ACTIVITY. Only these lines should appear, exactly: the one containing "purple ellipse: (195, 150) -> (84, 76), moved" and every line after it through the end of the material below.

EXERCISE DATA.
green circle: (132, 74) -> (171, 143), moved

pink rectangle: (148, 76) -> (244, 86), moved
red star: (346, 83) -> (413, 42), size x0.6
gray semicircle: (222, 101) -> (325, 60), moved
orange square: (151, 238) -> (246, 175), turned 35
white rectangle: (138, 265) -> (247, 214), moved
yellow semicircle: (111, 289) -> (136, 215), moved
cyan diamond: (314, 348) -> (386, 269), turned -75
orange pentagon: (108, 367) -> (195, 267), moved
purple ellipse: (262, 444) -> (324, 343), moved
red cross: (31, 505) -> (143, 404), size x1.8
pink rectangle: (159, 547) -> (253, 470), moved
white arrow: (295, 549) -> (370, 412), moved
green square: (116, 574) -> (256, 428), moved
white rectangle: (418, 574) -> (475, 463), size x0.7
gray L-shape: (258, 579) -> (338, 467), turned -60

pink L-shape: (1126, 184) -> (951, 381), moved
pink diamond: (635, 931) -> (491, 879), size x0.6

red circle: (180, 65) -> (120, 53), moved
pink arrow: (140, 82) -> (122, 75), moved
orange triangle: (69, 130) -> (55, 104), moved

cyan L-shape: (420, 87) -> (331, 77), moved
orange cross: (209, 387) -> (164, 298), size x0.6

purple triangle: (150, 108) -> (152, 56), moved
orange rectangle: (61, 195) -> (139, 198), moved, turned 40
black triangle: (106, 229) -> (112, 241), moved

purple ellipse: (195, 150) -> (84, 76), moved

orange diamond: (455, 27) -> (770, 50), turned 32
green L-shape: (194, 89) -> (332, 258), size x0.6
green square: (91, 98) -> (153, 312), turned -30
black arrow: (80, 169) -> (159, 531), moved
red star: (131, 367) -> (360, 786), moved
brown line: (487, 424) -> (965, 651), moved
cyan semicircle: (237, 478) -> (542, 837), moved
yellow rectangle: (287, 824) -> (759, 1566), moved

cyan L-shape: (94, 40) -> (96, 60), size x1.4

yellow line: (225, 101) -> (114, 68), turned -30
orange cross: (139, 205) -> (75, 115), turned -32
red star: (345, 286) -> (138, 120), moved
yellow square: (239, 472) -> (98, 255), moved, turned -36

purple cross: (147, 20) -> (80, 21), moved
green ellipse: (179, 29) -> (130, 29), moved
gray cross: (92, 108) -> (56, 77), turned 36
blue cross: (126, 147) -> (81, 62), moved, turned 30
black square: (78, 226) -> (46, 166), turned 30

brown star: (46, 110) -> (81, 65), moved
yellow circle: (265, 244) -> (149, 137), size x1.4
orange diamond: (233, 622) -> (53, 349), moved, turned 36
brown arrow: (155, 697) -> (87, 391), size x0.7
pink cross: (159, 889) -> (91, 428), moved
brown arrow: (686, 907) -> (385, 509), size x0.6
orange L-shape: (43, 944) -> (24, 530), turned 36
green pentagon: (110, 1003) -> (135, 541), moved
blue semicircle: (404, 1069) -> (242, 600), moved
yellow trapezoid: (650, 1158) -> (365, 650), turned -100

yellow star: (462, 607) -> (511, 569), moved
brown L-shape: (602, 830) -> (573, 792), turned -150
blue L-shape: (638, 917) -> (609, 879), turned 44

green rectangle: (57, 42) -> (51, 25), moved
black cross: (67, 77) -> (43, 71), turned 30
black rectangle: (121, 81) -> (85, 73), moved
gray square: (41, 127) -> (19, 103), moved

SOLUTION.
purple ellipse: (195, 150) -> (84, 76), moved

orange diamond: (455, 27) -> (770, 50), turned 32
green L-shape: (194, 89) -> (332, 258), size x0.6
green square: (91, 98) -> (153, 312), turned -30
black arrow: (80, 169) -> (159, 531), moved
red star: (131, 367) -> (360, 786), moved
brown line: (487, 424) -> (965, 651), moved
cyan semicircle: (237, 478) -> (542, 837), moved
yellow rectangle: (287, 824) -> (759, 1566), moved

cyan L-shape: (94, 40) -> (96, 60), size x1.4

yellow line: (225, 101) -> (114, 68), turned -30
orange cross: (139, 205) -> (75, 115), turned -32
red star: (345, 286) -> (138, 120), moved
yellow square: (239, 472) -> (98, 255), moved, turned -36

purple cross: (147, 20) -> (80, 21), moved
green ellipse: (179, 29) -> (130, 29), moved
gray cross: (92, 108) -> (56, 77), turned 36
blue cross: (126, 147) -> (81, 62), moved, turned 30
black square: (78, 226) -> (46, 166), turned 30

brown star: (46, 110) -> (81, 65), moved
yellow circle: (265, 244) -> (149, 137), size x1.4
orange diamond: (233, 622) -> (53, 349), moved, turned 36
brown arrow: (155, 697) -> (87, 391), size x0.7
pink cross: (159, 889) -> (91, 428), moved
brown arrow: (686, 907) -> (385, 509), size x0.6
orange L-shape: (43, 944) -> (24, 530), turned 36
green pentagon: (110, 1003) -> (135, 541), moved
blue semicircle: (404, 1069) -> (242, 600), moved
yellow trapezoid: (650, 1158) -> (365, 650), turned -100

yellow star: (462, 607) -> (511, 569), moved
brown L-shape: (602, 830) -> (573, 792), turned -150
blue L-shape: (638, 917) -> (609, 879), turned 44

green rectangle: (57, 42) -> (51, 25), moved
black cross: (67, 77) -> (43, 71), turned 30
black rectangle: (121, 81) -> (85, 73), moved
gray square: (41, 127) -> (19, 103), moved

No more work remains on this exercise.